Top of Material provided

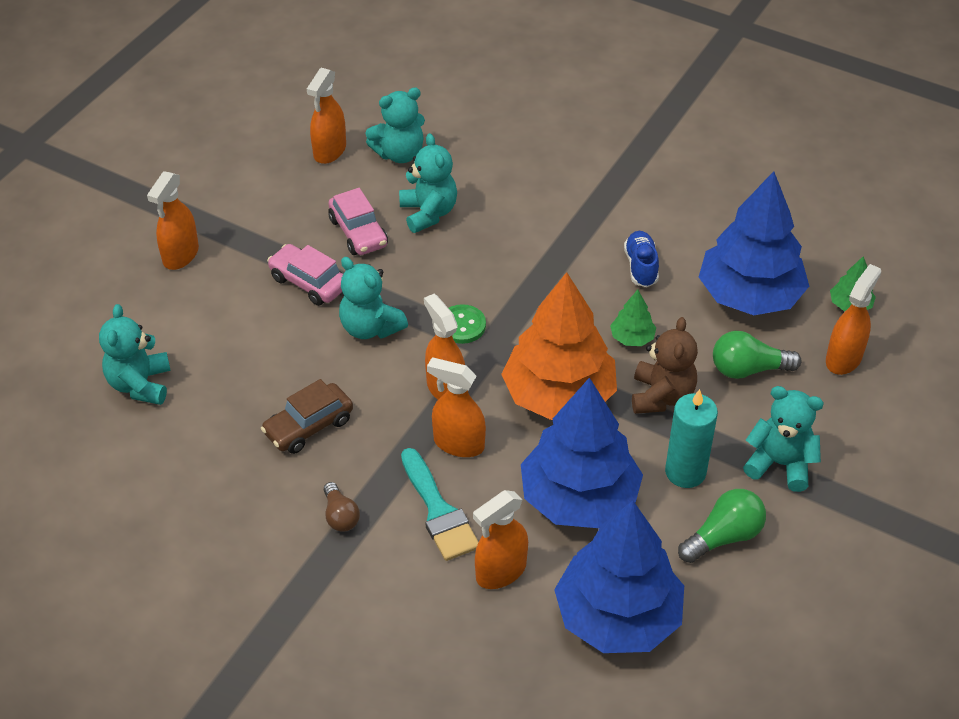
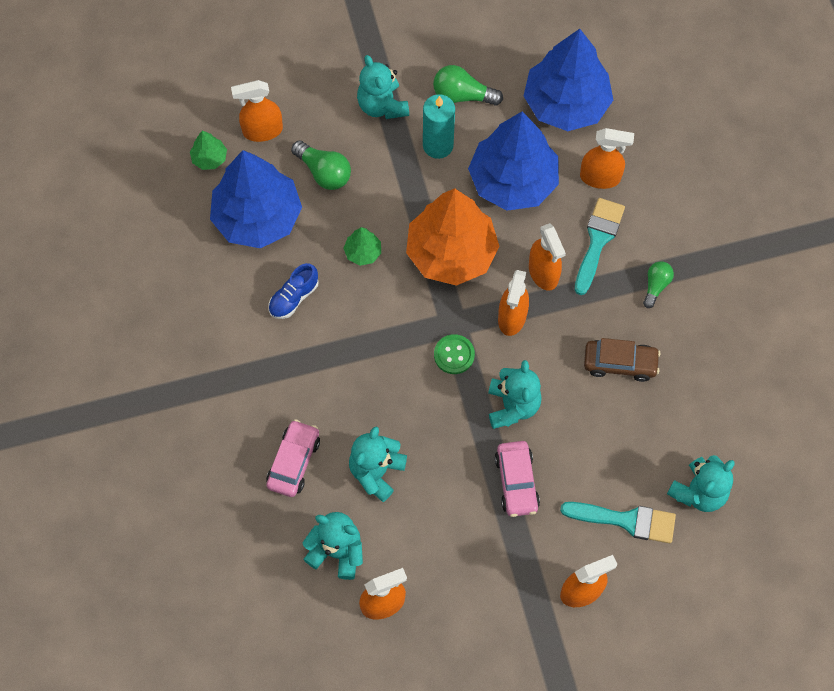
camera: 135 degrees left, 20 degrees up
brown light bulb [324,482,360,532] -> green light bulb [643,261,674,308]
pink car [328,188,388,255] -> pink car moved to [266,419,320,497]
brown teddy bear [632,317,698,414] -> none
none -> turquoise brush [560,502,676,543]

Bottom of Material provided

• Work request
Please print the records above once more, word for word, omitting all pictures.

• Completed task
camera: 135 degrees left, 20 degrees up
brown light bulb [324,482,360,532] -> green light bulb [643,261,674,308]
pink car [328,188,388,255] -> pink car moved to [266,419,320,497]
brown teddy bear [632,317,698,414] -> none
none -> turquoise brush [560,502,676,543]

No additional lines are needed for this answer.